Only a number is wanted here: the number of lines of the data that include "pink".

== RECORDS SUPPLIED ==

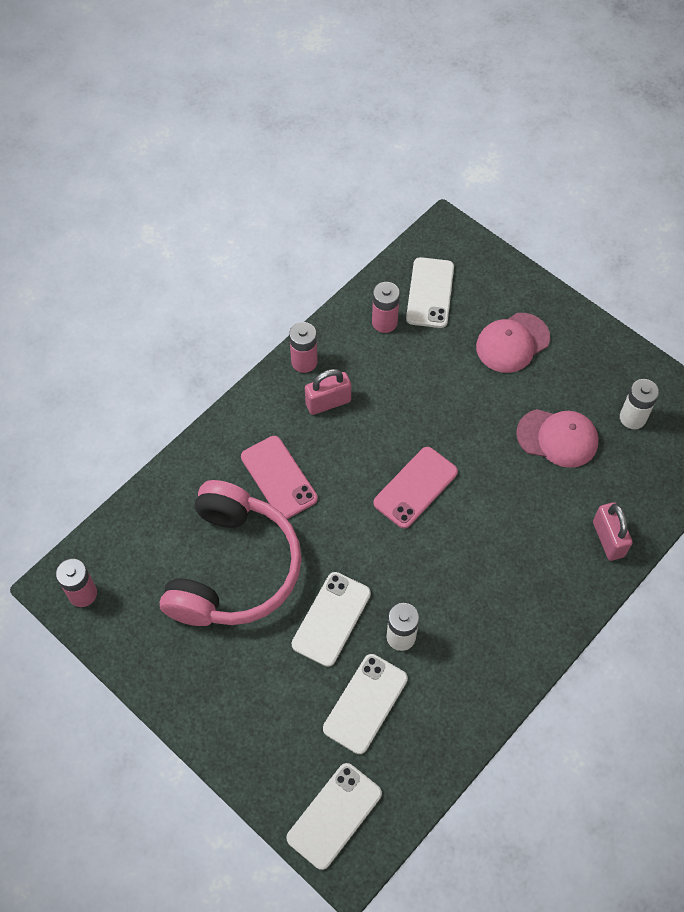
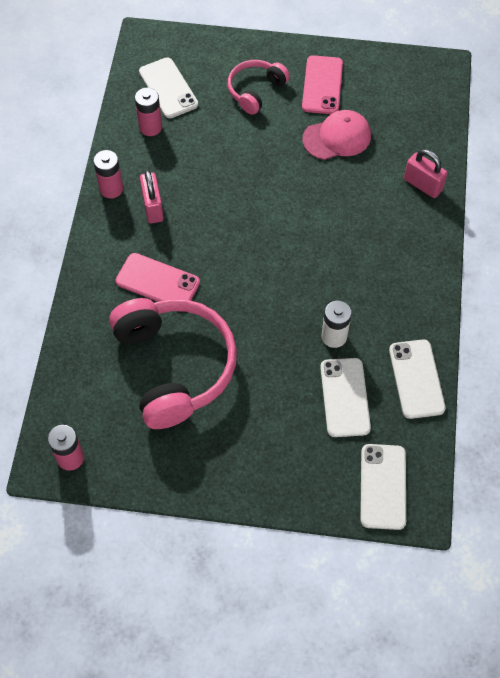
camera: 35 degrees left, 0 degrees up
(328, 402) = (153, 207): pink padlock -> pink padlock turned 45 degrees counterclockwise
(331, 619) = (275, 356): white phone -> white phone (416, 379)
(415, 487) = (264, 229): pink phone -> pink phone (322, 85)
(512, 343) = (255, 90): pink cap -> pink headphones
(632, 418) = (377, 95): white battery -> none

===

#### TASK ANSWER
3